Activity:
Search each line of the data for the word "black"; copy every line where it is found.
________
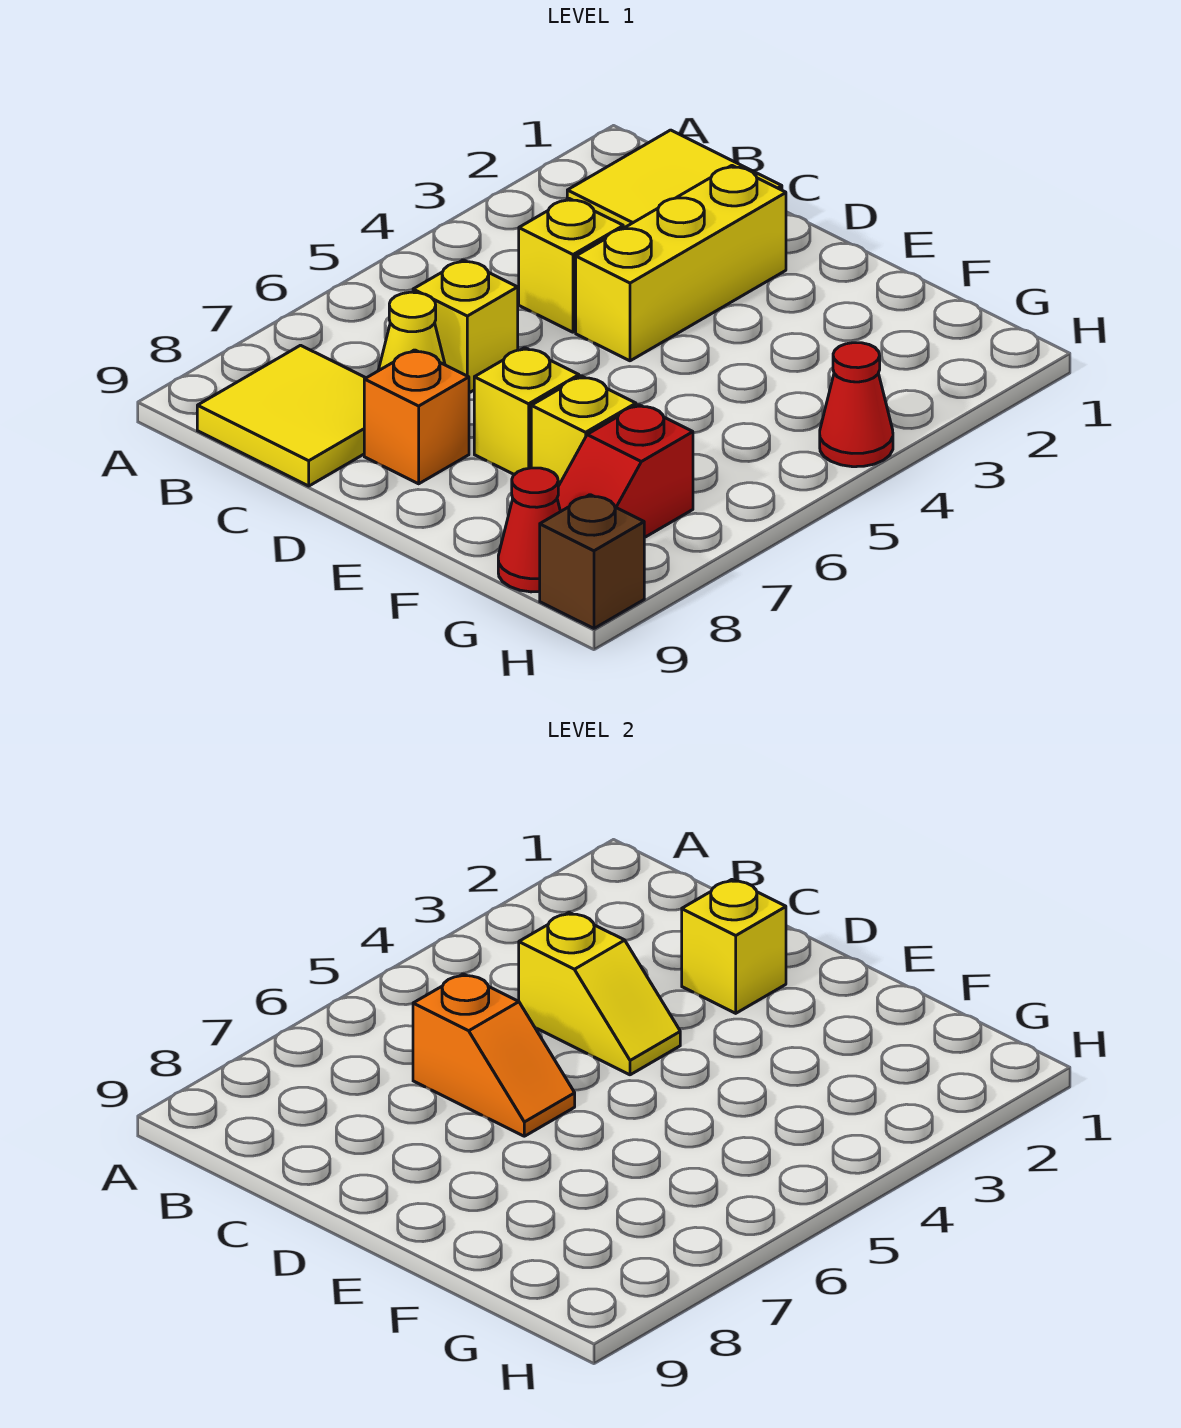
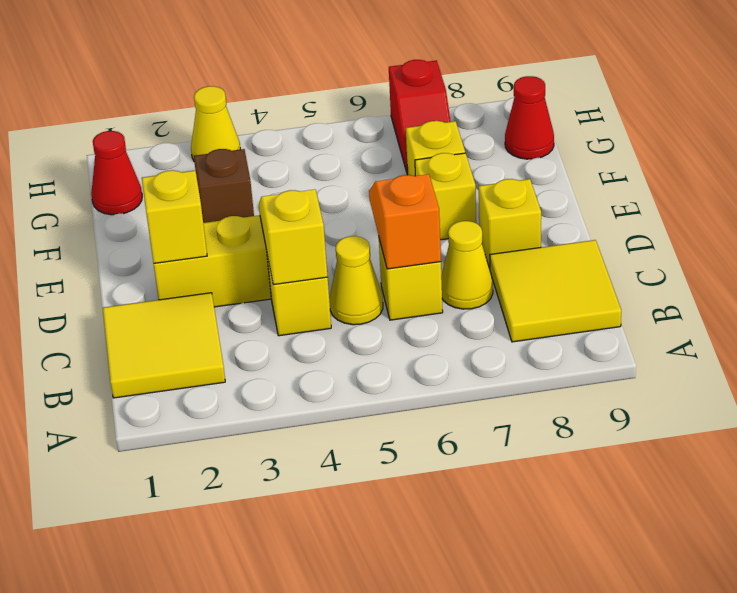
none -> yellow cone C5 level 1
orange brick D8 level 1 -> yellow brick D8 level 1
red slope G7:G8 level 1 top 7 -> red slope G7:H7 level 1 top H
none -> yellow cone H3 level 1
red cone H4 level 1 -> red cone G1 level 1
brown brick H9 level 1 -> brown brick F3 level 1

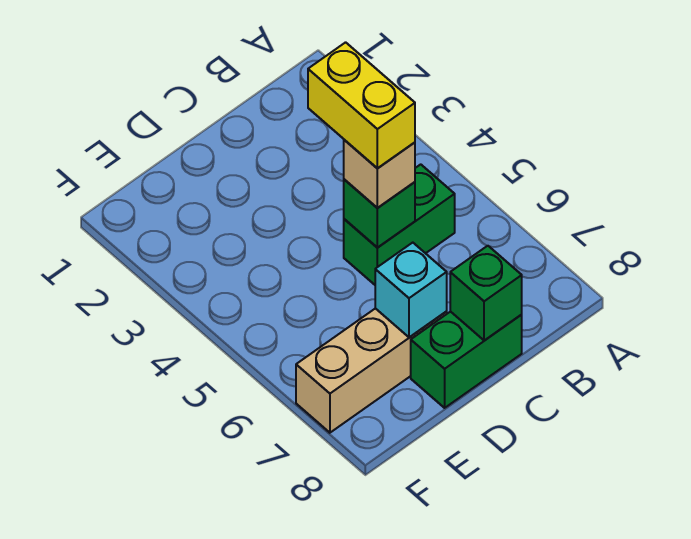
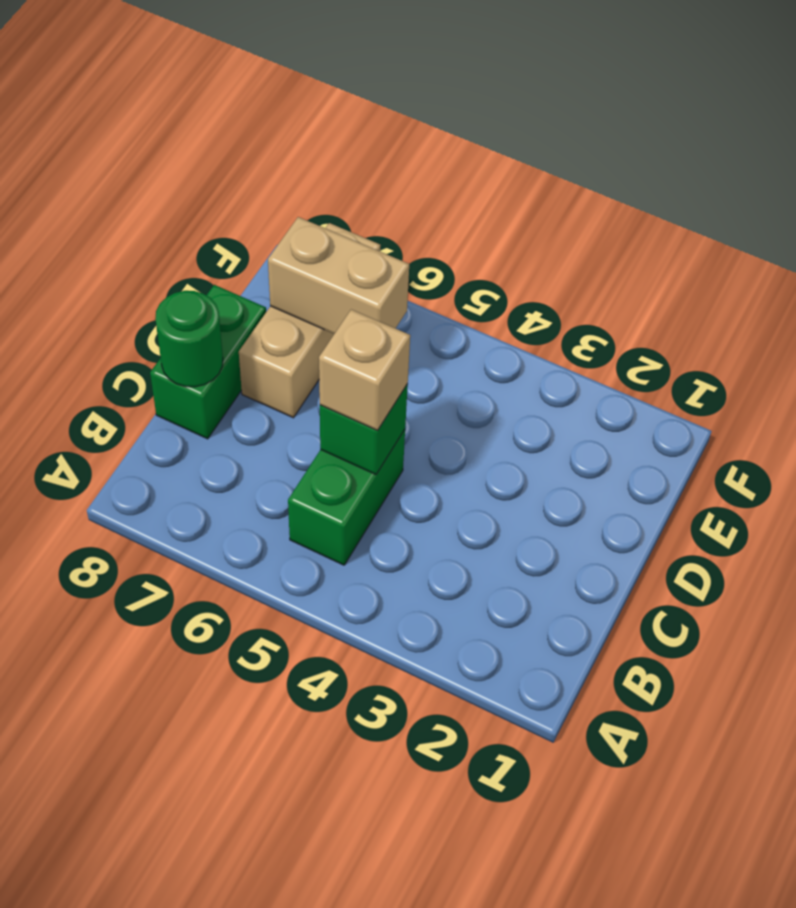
yellow brick C4:C5 level 4 -> none
green brick C8 level 2 -> green round brick C8 level 2
cyan brick D7 level 2 -> none
none -> tan brick E6:E7 level 2

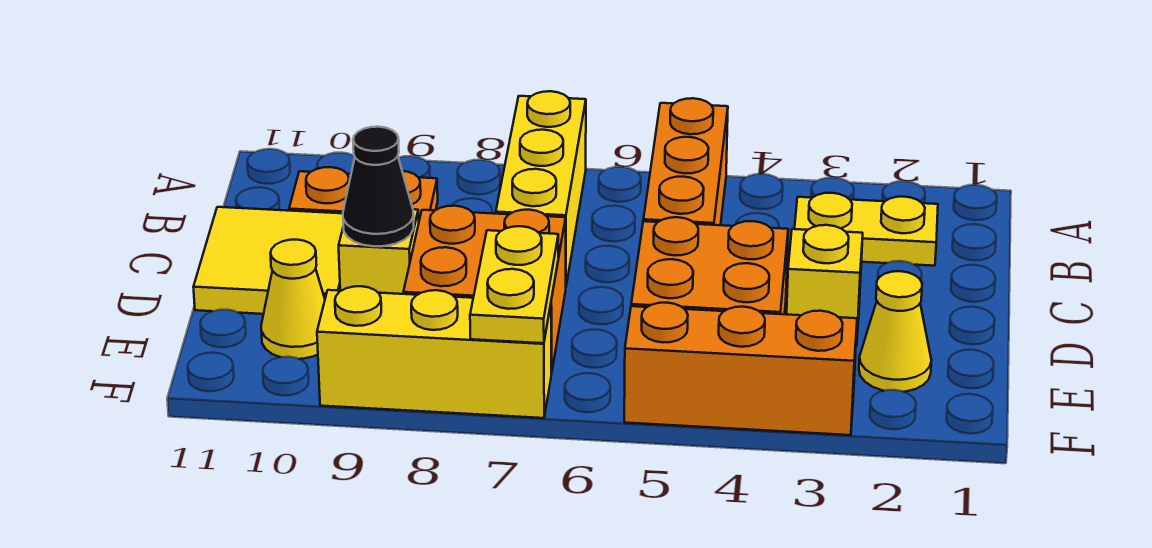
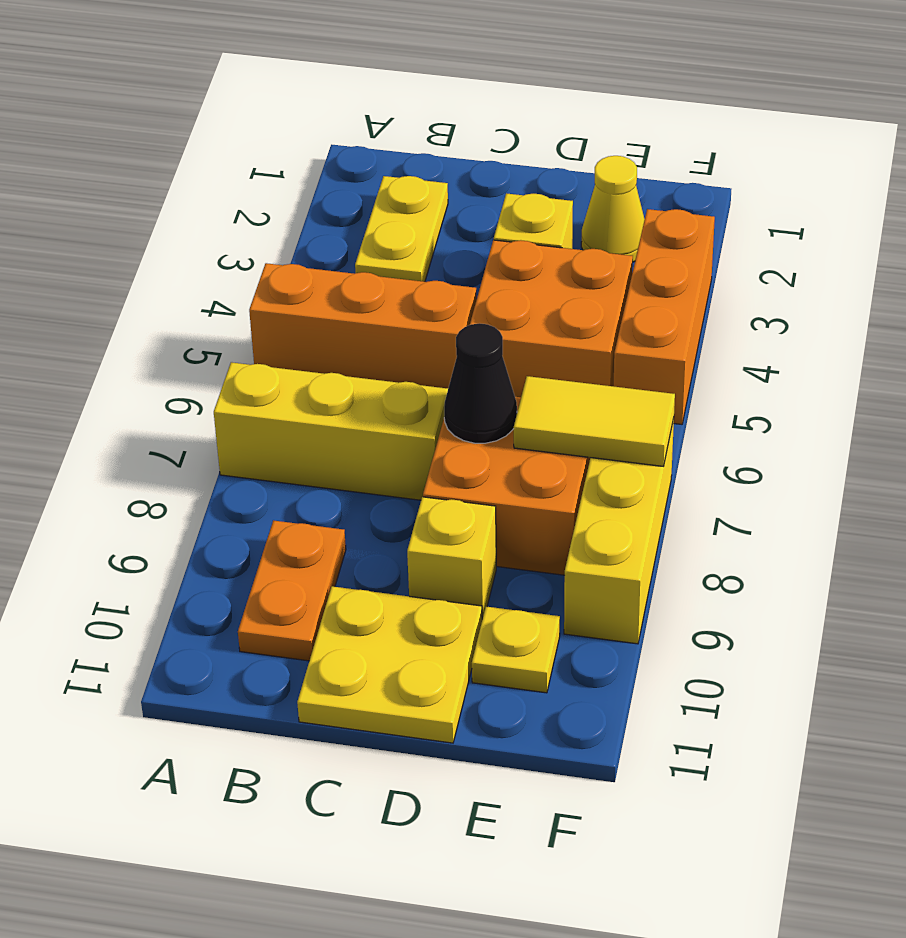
yellow tile C10:D11 level 1 -> yellow plate C10:D11 level 1
black cone D9 level 2 -> black cone D7 level 2
yellow plate E7:F7 level 2 -> yellow tile E7:F7 level 2
yellow cone E10 level 1 -> yellow plate E10 level 1

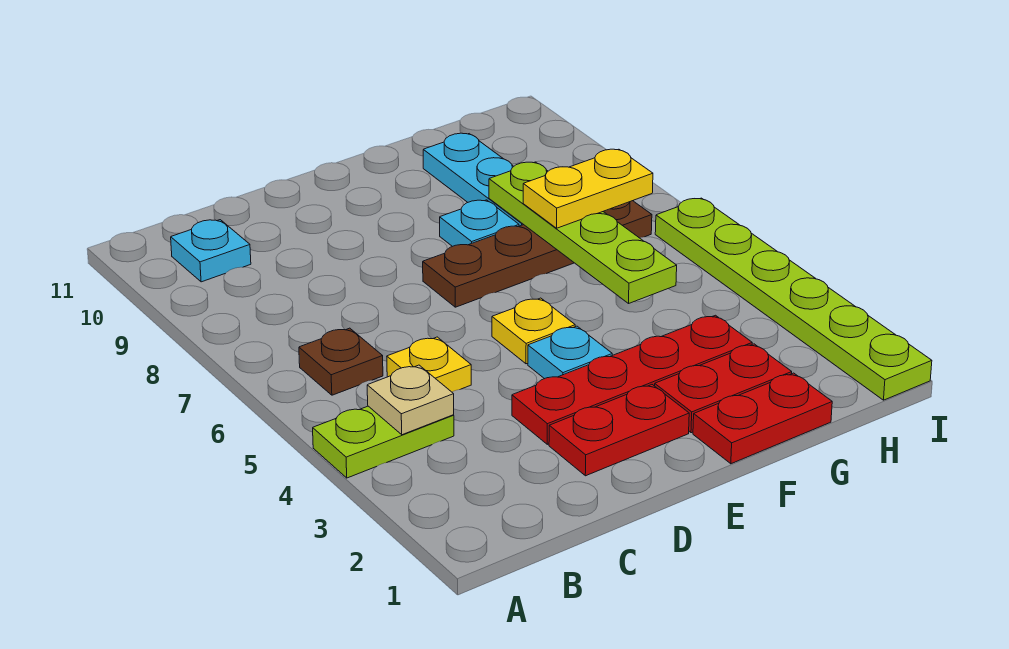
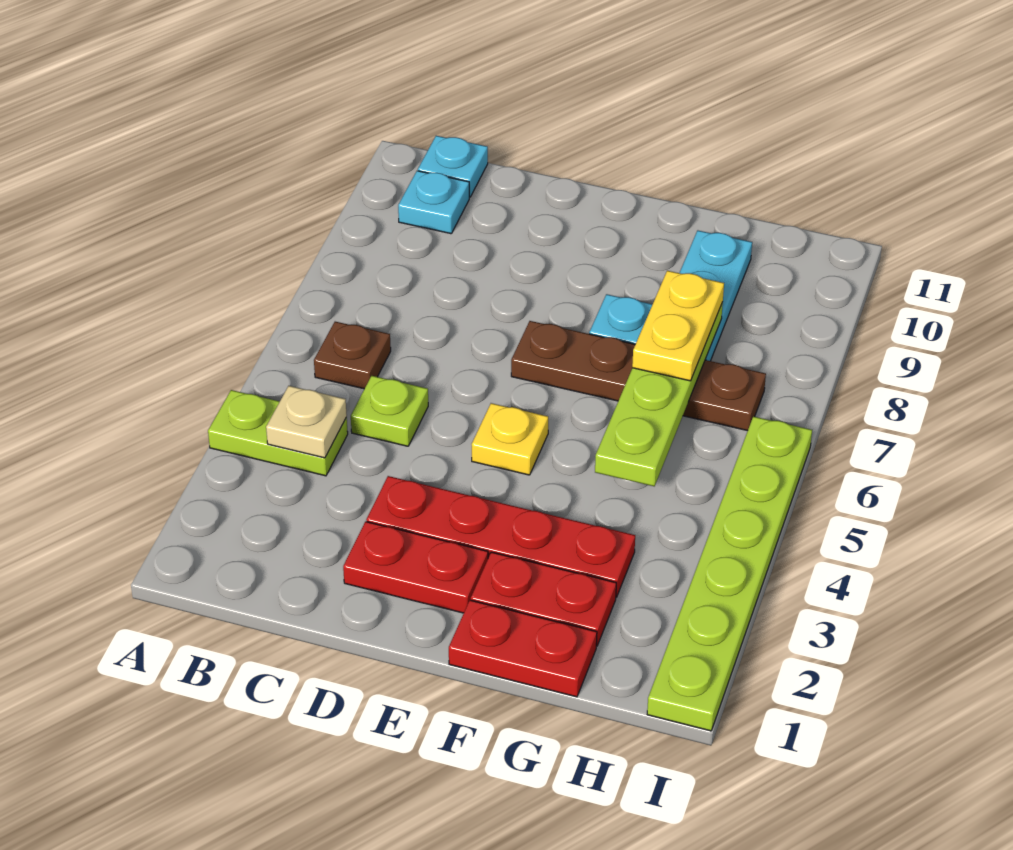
yellow plate C5 level 1 -> lime plate C5 level 1
cyan plate E4 level 1 -> cyan plate B11 level 1
yellow plate G7:H7 level 3 -> yellow plate G7:G8 level 3

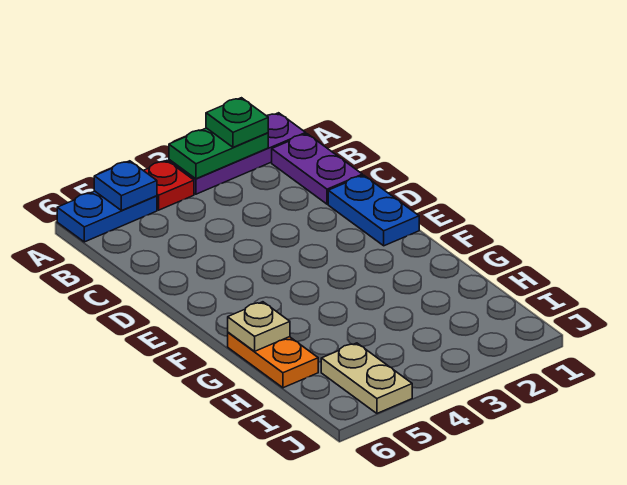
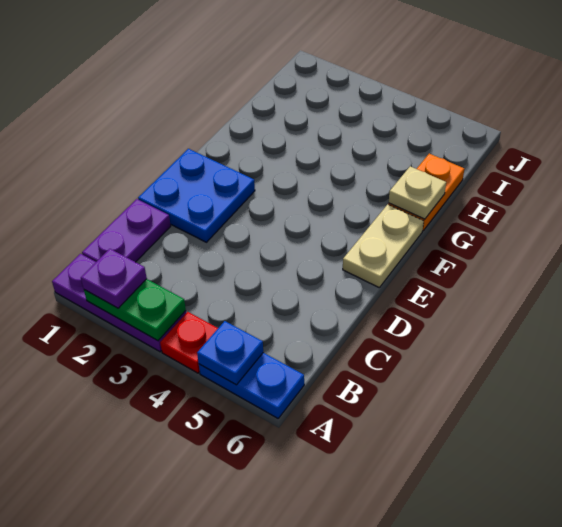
green plate A2 level 3 -> purple plate A2 level 3
blue plate D1:E1 level 1 -> blue plate D1:E2 level 1
tan plate I5:J5 level 1 -> tan plate E6:F6 level 1

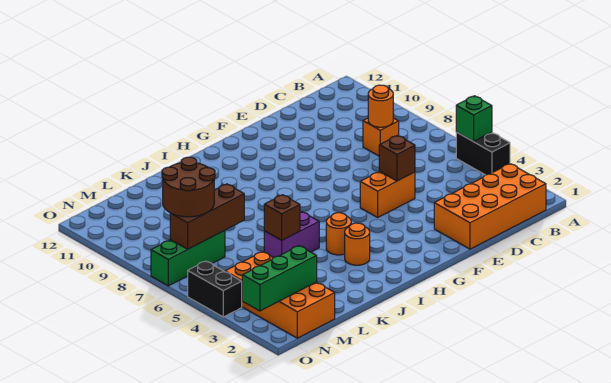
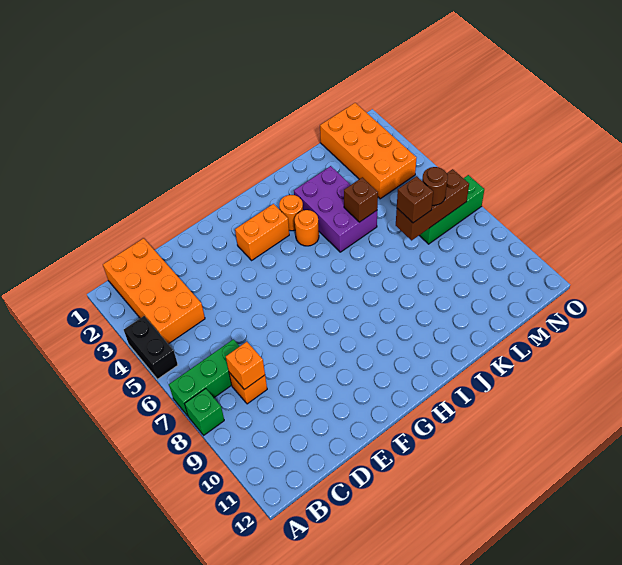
green brick A5 level 2 -> green brick A8 level 1
orange brick B1:E2 level 1 -> orange brick B1:C4 level 1
orange round brick C8 level 2 -> orange brick C8 level 2
orange brick E5:F5 level 1 -> orange brick G3:H3 level 1
brown brick E5 level 2 -> brown brick L7 level 3
purple brick J5:K5 level 1 -> purple brick J3:K5 level 1
green brick M2:O2 level 2 -> green brick A7:C7 level 1
brown round brick M7:N8 level 3 -> brown round brick M7 level 3
black brick O4:O5 level 1 -> none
________
Your response:
black cone D9 level 2 -> black cone D7 level 2
black brick O4:O5 level 1 -> none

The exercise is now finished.